**How to complete this task**
Each entry should be given again exactly, with any image left out.
=======
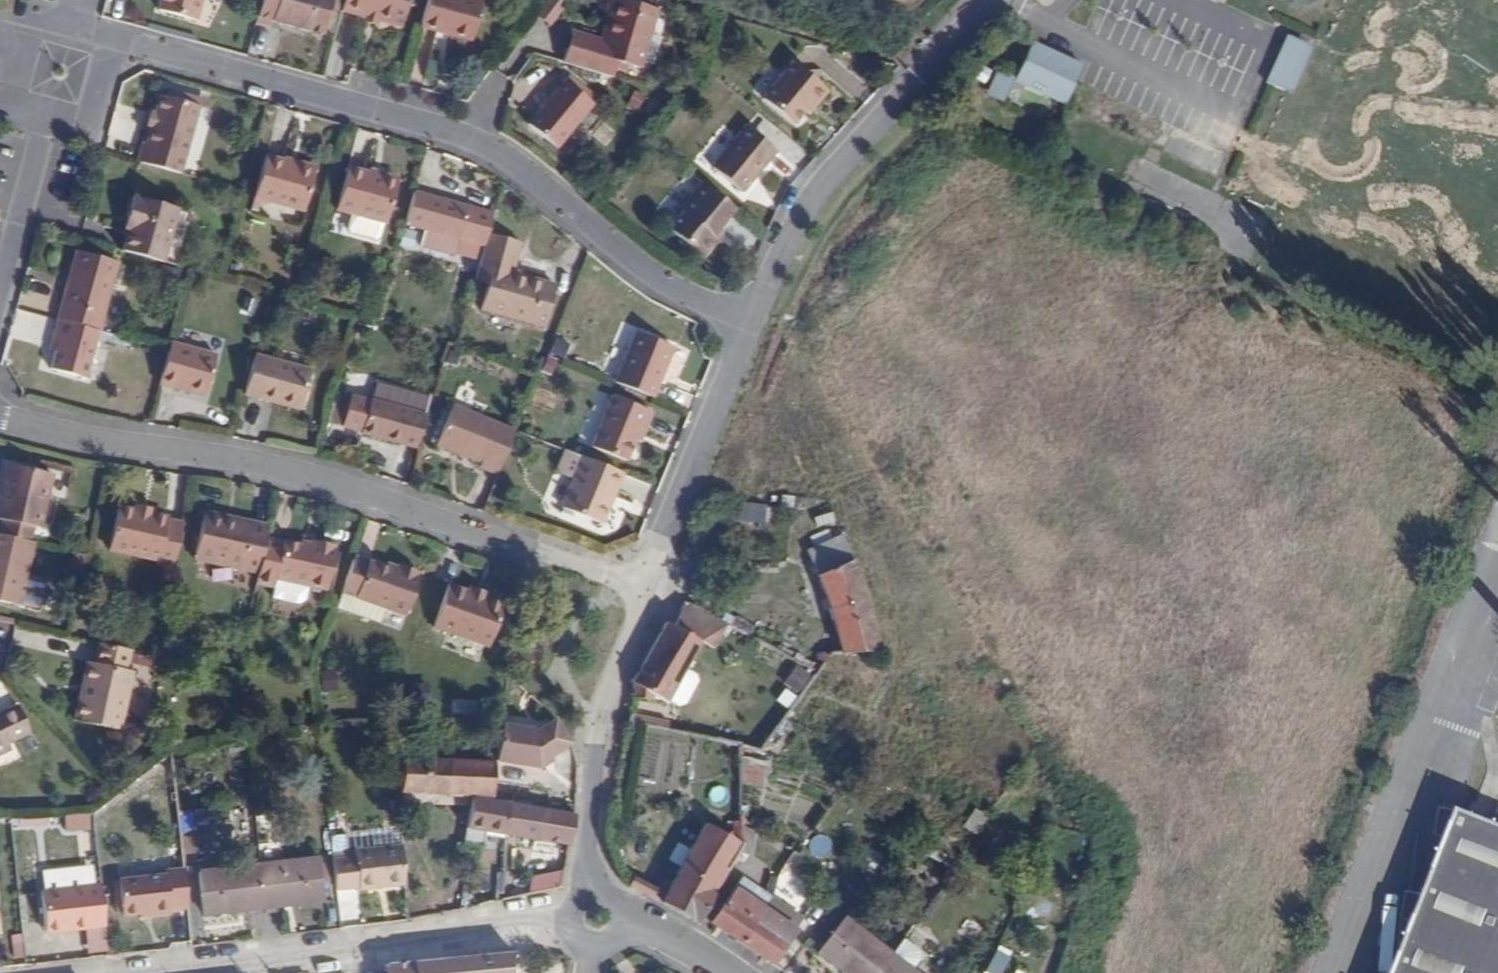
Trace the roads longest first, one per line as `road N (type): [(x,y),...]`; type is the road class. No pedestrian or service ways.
road 1 (residential): [(114,37),(475,141),(658,278),(744,324)]
road 2 (residential): [(646,591),(324,483),(0,413)]
road 3 (residential): [(1301,870),(1036,782),(966,533),(991,468)]
road 4 (residential): [(572,918),(135,972)]
road 5 (residential): [(744,324),(826,185),(916,78),(1000,0)]
road 6 (residential): [(1301,870),(1338,785),(1366,675),(1357,635),(1305,587),(1260,561)]
road 7 (residential): [(585,896),(600,723),(646,591)]
road 8 (residential): [(991,468),(744,324)]
road 9 (residential): [(1260,561),(1177,529),(1075,505),(991,468)]
road 10 (residential): [(646,591),(744,324)]
road 11 (residential): [(1116,224),(991,468)]
road 12 (residential): [(1370,342),(1260,561)]
road 13 (residential): [(0,304),(51,115)]
road 14 (residential): [(51,115),(87,125),(114,37)]
road 15 (residential): [(35,20),(12,104),(51,115)]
=======
**Response below**
Trace the roads longest first, one per line as `road N (type): [(x,y),...]`; type is the road class. No pedestrian or service ways.
road 1 (residential): [(114,37),(475,141),(658,278),(744,324)]
road 2 (residential): [(646,591),(324,483),(0,413)]
road 3 (residential): [(1301,870),(1036,782),(966,533),(991,468)]
road 4 (residential): [(572,918),(135,972)]
road 5 (residential): [(744,324),(826,185),(916,78),(1000,0)]
road 6 (residential): [(1301,870),(1338,785),(1366,675),(1357,635),(1305,587),(1260,561)]
road 7 (residential): [(585,896),(600,723),(646,591)]
road 8 (residential): [(991,468),(744,324)]
road 9 (residential): [(1260,561),(1177,529),(1075,505),(991,468)]
road 10 (residential): [(646,591),(744,324)]
road 11 (residential): [(1116,224),(991,468)]
road 12 (residential): [(1370,342),(1260,561)]
road 13 (residential): [(0,304),(51,115)]
road 14 (residential): [(51,115),(87,125),(114,37)]
road 15 (residential): [(35,20),(12,104),(51,115)]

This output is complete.